- **Requirements**: Reproduce every text line from the records below word for word, leaving out the pictures.

Data drawn from a collection:
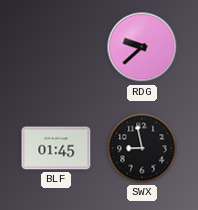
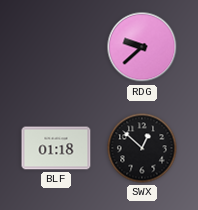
BLF: 01:45 -> 01:18
SWX: 8:58 -> 12:52
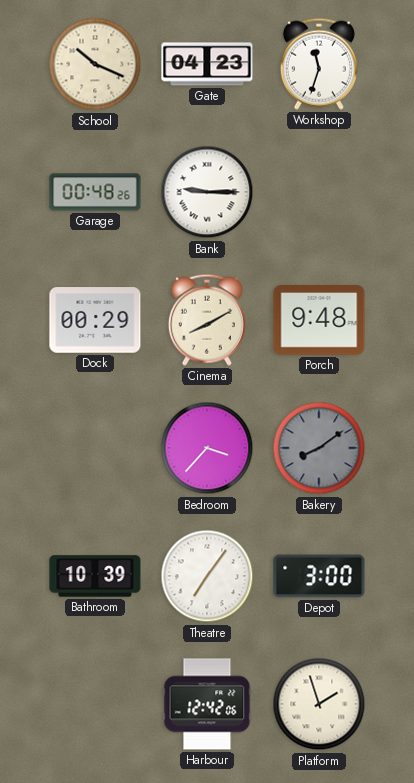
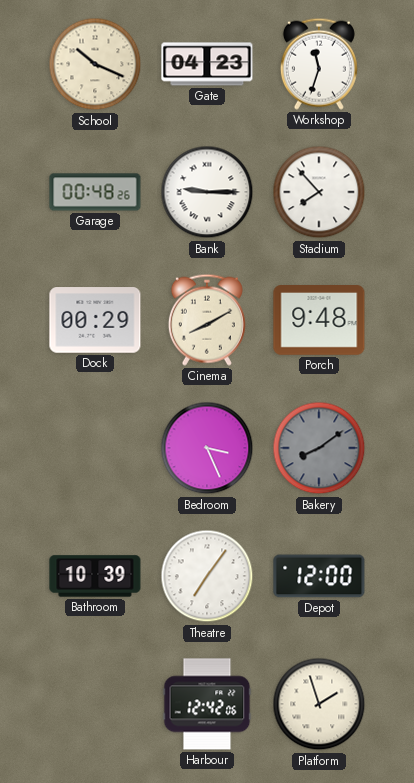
Stadium: none -> 7:53
Bedroom: 3:37 -> 3:26
Depot: 3:00 -> 12:00
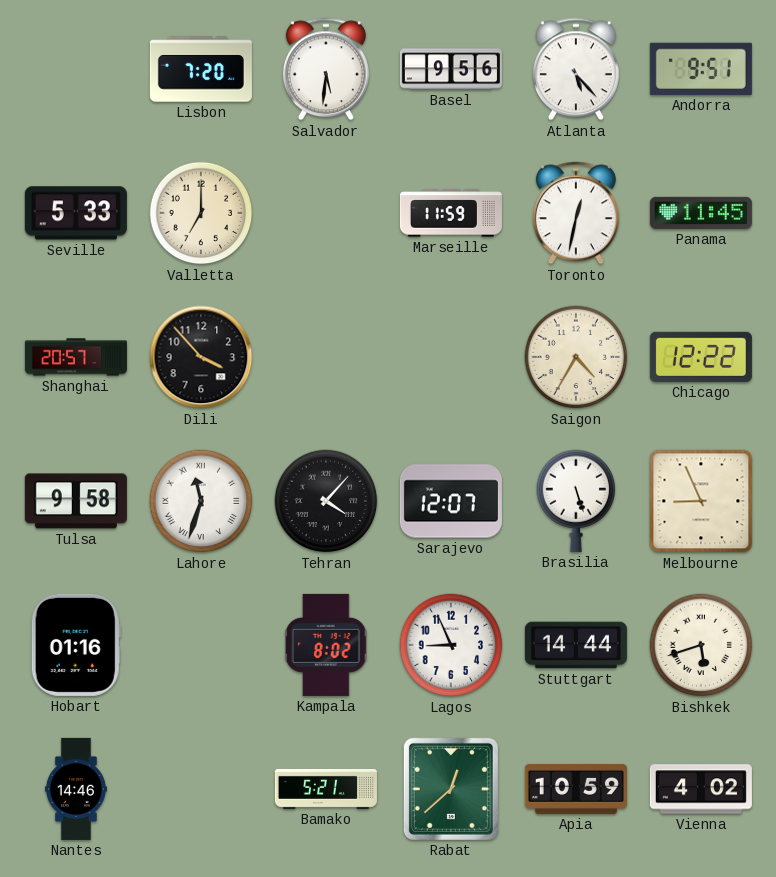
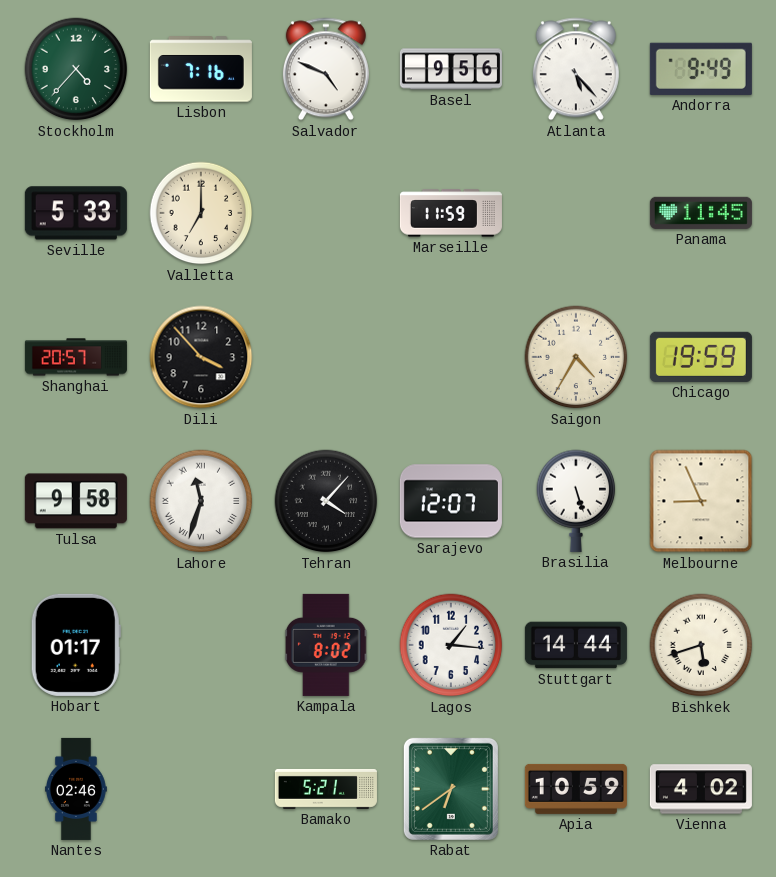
Stockholm: none -> 4:37
Lisbon: 7:20 -> 7:16
Salvador: 5:31 -> 4:49
Andorra: 9:51 -> 9:49
Toronto: 12:32 -> none
Chicago: 12:22 -> 19:59
Hobart: 01:16 -> 01:17
Lagos: 8:56 -> 1:16
Nantes: 14:46 -> 02:46
Rabat: 12:38 -> 6:39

- **Complete output**:
BLF: 01:45 -> 01:18
SWX: 8:58 -> 12:52
Stadium: none -> 7:53
Bedroom: 3:37 -> 3:26
Depot: 3:00 -> 12:00
Stockholm: none -> 4:37
Lisbon: 7:20 -> 7:16
Salvador: 5:31 -> 4:49
Andorra: 9:51 -> 9:49
Toronto: 12:32 -> none
Chicago: 12:22 -> 19:59
Hobart: 01:16 -> 01:17
Lagos: 8:56 -> 1:16
Nantes: 14:46 -> 02:46
Rabat: 12:38 -> 6:39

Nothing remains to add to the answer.